BRIEF
Using the entries below, output each line exactly from the first through the one that contains "white heart [503,88,537,111]".

DATA FOR THIS EXERCISE
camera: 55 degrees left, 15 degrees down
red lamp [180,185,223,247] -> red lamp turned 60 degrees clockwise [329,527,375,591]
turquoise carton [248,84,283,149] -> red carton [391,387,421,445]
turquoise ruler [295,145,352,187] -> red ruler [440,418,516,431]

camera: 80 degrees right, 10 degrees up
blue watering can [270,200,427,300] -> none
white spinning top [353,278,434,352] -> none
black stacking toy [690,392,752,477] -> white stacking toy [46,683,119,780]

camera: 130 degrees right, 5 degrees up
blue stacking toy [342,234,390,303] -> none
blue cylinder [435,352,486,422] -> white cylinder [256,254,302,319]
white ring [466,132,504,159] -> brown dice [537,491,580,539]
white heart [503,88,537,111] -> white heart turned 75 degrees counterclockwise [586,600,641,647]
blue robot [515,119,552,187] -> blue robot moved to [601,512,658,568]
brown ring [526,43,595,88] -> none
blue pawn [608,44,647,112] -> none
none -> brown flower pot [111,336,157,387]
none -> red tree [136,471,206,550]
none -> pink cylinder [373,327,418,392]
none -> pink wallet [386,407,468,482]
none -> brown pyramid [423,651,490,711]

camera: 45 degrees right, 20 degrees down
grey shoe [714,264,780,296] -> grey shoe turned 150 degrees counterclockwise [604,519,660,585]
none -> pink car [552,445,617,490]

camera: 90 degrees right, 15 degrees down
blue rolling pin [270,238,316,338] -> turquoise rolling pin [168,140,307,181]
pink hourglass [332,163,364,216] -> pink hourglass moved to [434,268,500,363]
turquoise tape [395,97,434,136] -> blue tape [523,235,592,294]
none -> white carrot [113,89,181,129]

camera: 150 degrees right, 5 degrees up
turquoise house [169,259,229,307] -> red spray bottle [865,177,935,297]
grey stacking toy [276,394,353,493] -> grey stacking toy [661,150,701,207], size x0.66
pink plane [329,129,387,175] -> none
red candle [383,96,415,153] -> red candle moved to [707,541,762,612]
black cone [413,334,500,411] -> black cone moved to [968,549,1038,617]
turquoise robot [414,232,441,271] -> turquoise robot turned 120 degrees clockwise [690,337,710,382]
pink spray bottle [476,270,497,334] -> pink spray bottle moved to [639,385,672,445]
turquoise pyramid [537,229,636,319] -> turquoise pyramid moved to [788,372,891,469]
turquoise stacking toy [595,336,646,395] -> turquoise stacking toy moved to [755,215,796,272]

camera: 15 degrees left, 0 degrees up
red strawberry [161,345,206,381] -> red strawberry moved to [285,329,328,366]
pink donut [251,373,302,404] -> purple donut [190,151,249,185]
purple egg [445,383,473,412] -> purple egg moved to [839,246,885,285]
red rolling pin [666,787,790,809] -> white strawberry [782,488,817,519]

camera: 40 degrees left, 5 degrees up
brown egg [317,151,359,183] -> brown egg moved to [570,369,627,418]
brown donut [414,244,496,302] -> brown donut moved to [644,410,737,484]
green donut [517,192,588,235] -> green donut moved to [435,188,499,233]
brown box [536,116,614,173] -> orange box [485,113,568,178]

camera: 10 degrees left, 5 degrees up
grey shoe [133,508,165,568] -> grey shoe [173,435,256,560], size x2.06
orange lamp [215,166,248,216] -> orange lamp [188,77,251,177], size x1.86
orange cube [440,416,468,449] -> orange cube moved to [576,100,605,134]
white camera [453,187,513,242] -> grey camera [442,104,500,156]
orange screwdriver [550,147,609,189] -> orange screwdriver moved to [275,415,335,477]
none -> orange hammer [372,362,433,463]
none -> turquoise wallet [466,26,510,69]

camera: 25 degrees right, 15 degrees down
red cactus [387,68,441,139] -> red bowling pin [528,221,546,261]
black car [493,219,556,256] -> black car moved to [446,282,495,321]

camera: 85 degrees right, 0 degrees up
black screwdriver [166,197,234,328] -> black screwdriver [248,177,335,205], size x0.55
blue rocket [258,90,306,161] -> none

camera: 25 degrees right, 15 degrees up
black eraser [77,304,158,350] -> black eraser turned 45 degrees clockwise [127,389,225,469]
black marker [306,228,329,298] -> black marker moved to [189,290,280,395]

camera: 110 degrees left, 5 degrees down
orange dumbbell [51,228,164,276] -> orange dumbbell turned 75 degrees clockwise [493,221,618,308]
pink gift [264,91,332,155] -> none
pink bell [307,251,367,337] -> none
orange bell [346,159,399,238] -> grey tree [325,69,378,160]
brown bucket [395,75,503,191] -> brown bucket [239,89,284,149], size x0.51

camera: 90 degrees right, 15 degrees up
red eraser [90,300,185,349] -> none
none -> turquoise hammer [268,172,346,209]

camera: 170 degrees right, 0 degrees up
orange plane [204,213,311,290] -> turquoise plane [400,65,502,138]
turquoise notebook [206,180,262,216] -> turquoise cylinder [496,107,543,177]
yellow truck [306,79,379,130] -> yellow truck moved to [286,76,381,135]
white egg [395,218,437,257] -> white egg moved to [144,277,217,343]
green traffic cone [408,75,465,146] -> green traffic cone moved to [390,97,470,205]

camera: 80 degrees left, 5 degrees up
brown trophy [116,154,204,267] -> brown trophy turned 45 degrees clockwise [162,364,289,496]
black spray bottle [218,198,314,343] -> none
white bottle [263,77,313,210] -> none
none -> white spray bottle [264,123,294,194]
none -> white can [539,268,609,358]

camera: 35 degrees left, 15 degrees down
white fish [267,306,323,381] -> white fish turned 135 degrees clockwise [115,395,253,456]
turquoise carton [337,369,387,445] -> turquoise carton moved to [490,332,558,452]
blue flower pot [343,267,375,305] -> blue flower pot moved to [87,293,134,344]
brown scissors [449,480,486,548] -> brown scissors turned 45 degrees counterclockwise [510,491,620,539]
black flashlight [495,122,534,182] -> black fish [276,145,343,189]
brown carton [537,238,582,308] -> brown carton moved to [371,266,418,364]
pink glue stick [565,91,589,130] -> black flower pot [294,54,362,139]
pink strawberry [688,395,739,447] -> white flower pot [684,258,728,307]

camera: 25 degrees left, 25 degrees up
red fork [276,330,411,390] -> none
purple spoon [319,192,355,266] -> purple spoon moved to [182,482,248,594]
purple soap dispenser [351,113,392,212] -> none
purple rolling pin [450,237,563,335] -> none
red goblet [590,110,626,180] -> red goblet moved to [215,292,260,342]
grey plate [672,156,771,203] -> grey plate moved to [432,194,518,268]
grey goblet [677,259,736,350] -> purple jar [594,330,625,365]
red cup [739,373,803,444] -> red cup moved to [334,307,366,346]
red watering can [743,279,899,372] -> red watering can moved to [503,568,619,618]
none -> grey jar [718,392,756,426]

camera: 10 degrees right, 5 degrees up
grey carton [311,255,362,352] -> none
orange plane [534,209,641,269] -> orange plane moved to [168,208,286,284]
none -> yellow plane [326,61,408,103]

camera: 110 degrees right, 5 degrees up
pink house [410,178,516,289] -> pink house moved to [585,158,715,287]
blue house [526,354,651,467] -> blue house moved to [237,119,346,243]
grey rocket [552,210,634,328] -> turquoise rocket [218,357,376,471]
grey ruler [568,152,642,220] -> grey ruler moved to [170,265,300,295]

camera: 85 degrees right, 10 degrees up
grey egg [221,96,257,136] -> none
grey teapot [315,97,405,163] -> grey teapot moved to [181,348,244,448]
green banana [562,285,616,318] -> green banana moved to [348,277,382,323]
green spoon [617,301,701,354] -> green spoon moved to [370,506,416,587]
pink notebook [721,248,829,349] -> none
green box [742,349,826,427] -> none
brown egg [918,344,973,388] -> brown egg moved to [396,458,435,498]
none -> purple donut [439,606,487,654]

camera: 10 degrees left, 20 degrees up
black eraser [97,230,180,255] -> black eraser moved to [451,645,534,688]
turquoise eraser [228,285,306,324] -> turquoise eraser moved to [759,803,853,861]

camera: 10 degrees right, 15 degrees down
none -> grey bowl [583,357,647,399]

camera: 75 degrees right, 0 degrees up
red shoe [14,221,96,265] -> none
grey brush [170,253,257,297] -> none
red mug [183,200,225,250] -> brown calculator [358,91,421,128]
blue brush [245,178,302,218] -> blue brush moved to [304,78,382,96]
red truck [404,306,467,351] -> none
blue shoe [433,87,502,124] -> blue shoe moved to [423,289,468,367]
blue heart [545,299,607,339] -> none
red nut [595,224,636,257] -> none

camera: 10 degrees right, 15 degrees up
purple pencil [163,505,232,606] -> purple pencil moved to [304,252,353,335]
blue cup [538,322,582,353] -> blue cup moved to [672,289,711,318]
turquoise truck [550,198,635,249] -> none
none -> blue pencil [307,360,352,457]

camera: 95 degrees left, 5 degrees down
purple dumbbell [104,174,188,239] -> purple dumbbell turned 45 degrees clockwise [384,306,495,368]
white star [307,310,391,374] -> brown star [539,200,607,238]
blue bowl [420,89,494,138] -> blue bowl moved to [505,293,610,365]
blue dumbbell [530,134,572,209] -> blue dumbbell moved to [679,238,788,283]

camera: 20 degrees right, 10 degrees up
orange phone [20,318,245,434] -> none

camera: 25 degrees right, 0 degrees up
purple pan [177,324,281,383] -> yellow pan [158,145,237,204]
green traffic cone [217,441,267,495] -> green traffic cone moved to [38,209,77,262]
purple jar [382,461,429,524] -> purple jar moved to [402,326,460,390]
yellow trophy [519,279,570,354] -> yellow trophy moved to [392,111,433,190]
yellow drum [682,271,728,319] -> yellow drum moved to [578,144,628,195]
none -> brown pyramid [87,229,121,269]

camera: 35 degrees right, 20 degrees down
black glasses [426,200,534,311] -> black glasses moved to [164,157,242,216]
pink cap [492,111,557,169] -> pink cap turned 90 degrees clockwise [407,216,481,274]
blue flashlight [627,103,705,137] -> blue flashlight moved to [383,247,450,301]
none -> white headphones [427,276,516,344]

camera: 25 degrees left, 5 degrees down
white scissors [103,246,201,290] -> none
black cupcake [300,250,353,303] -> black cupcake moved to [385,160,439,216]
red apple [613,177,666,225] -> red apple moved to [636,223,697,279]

SOLVED PROBLEM
camera: 55 degrees left, 15 degrees down
red lamp [180,185,223,247] -> red lamp turned 60 degrees clockwise [329,527,375,591]
turquoise carton [248,84,283,149] -> red carton [391,387,421,445]
turquoise ruler [295,145,352,187] -> red ruler [440,418,516,431]

camera: 80 degrees right, 10 degrees up
blue watering can [270,200,427,300] -> none
white spinning top [353,278,434,352] -> none
black stacking toy [690,392,752,477] -> white stacking toy [46,683,119,780]

camera: 130 degrees right, 5 degrees up
blue stacking toy [342,234,390,303] -> none
blue cylinder [435,352,486,422] -> white cylinder [256,254,302,319]
white ring [466,132,504,159] -> brown dice [537,491,580,539]
white heart [503,88,537,111] -> white heart turned 75 degrees counterclockwise [586,600,641,647]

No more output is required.